Exercise
The reply should contain the full listing exactly as written and no pictures at all.
Material provided below:
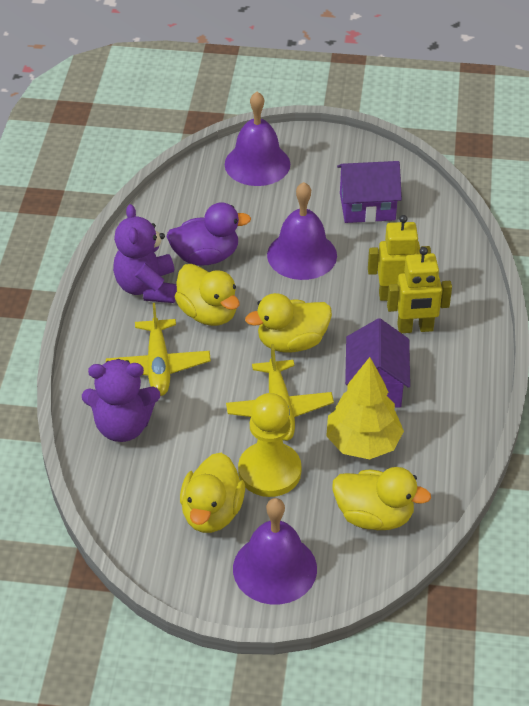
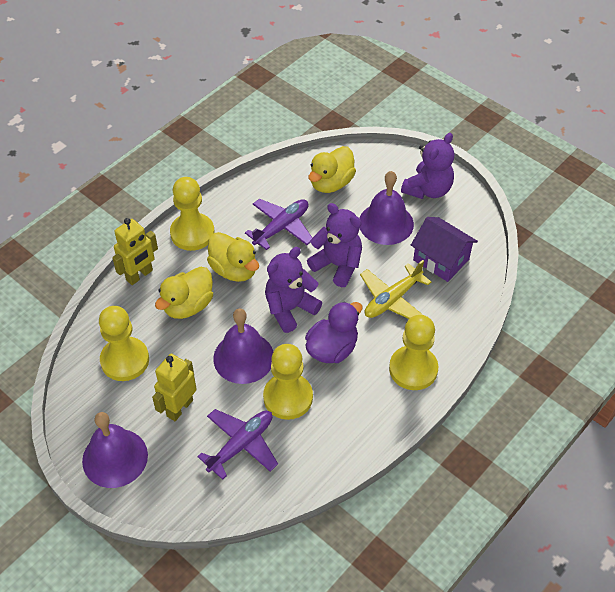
purple house: 2 -> 1
purple plane: 0 -> 2
purple teddy bear: 2 -> 3
yellow duck: 4 -> 3
yellow pawn: 1 -> 4
yellow plane: 2 -> 1
yellow tree: 1 -> 0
End of Material provided.
Task response
purple house: 2 -> 1
purple plane: 0 -> 2
purple teddy bear: 2 -> 3
yellow duck: 4 -> 3
yellow pawn: 1 -> 4
yellow plane: 2 -> 1
yellow tree: 1 -> 0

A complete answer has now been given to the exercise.